** DATA SHOWN **
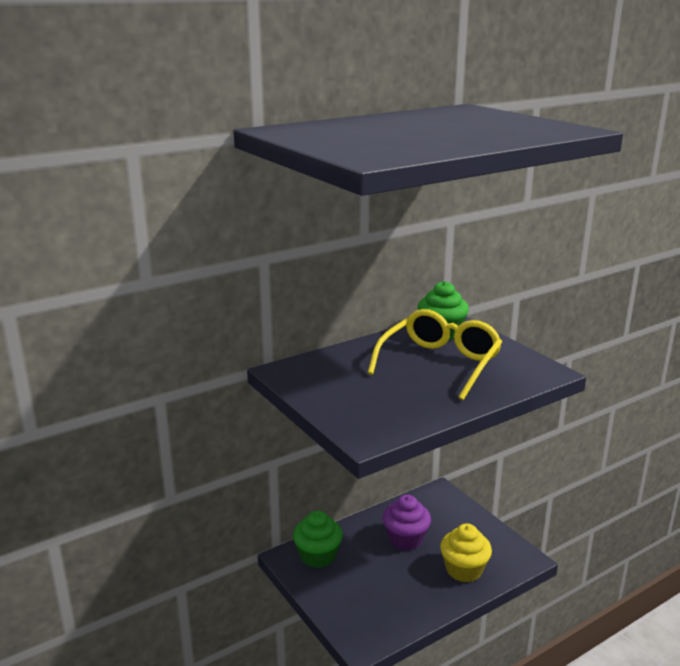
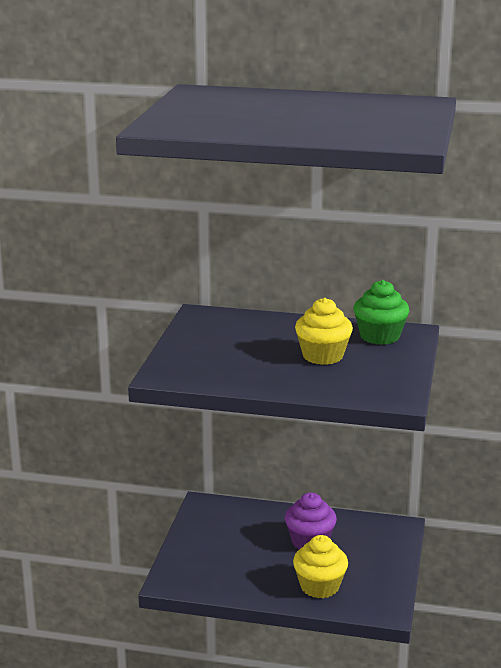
camera: 45 degrees right, 0 degrees up
green cupcake [293,510,343,568] -> none
yellow glasses [368,309,502,400] -> yellow cupcake [295,298,353,365]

** WHAT YOU NEED TO DO **
Set down all the material exactly once more. No pictures.

** TASK RESPONSE **
camera: 45 degrees right, 0 degrees up
green cupcake [293,510,343,568] -> none
yellow glasses [368,309,502,400] -> yellow cupcake [295,298,353,365]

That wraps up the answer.